Count the lines in the data below that have "amarillo" in them, and reply with only that number.
===== TASK MATERIAL =====
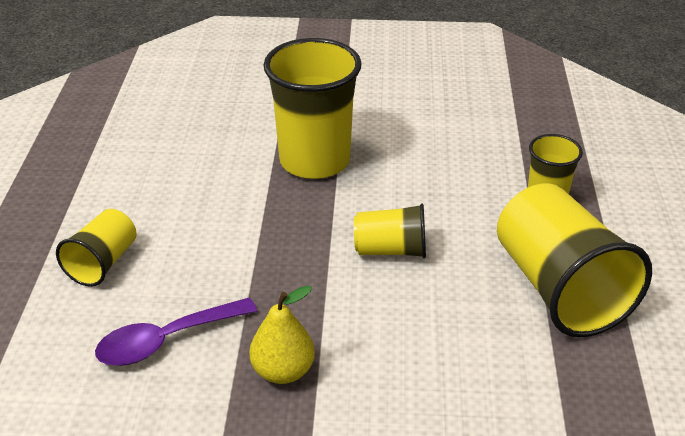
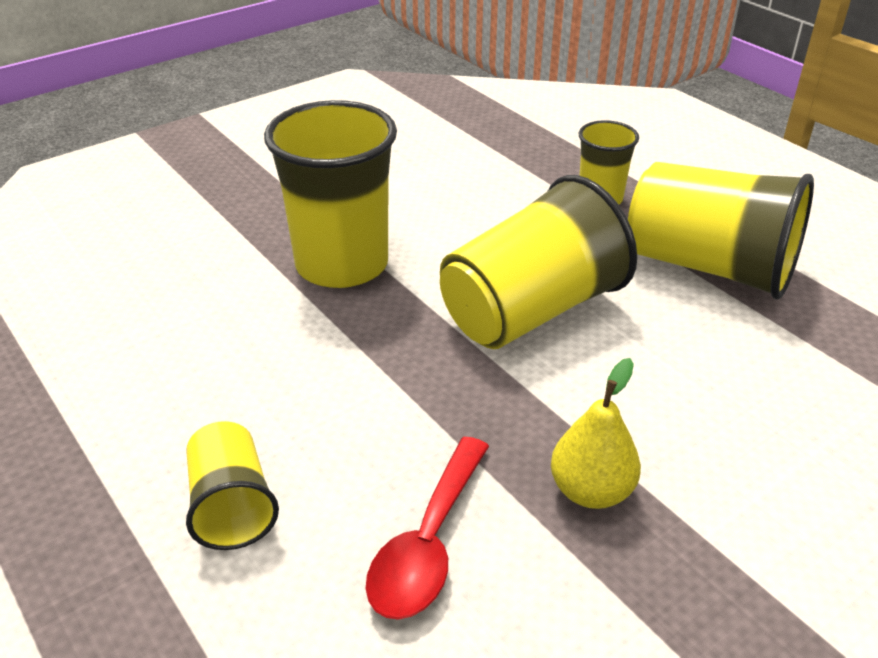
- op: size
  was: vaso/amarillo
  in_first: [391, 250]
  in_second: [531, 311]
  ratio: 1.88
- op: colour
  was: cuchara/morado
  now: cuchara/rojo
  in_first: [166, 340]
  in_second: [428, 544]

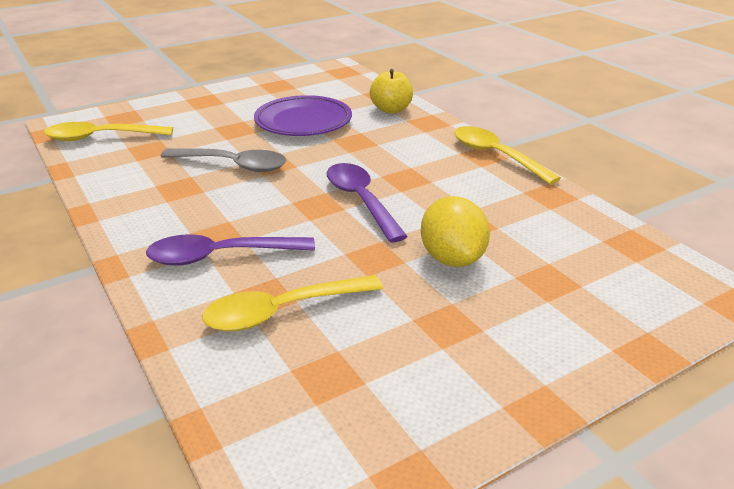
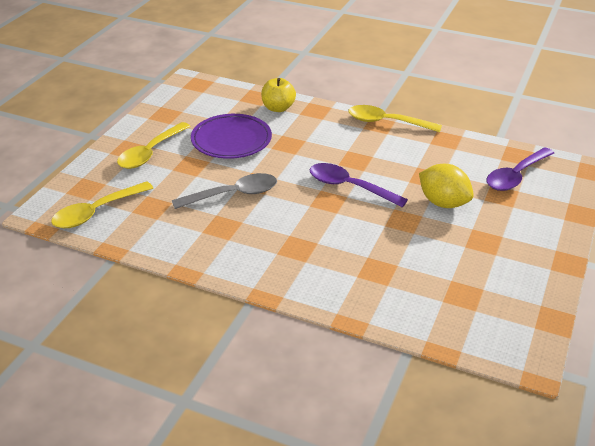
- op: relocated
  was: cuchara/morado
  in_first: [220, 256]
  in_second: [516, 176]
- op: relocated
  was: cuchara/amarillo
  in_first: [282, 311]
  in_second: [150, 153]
=====
* _ANSWER SECTION_
2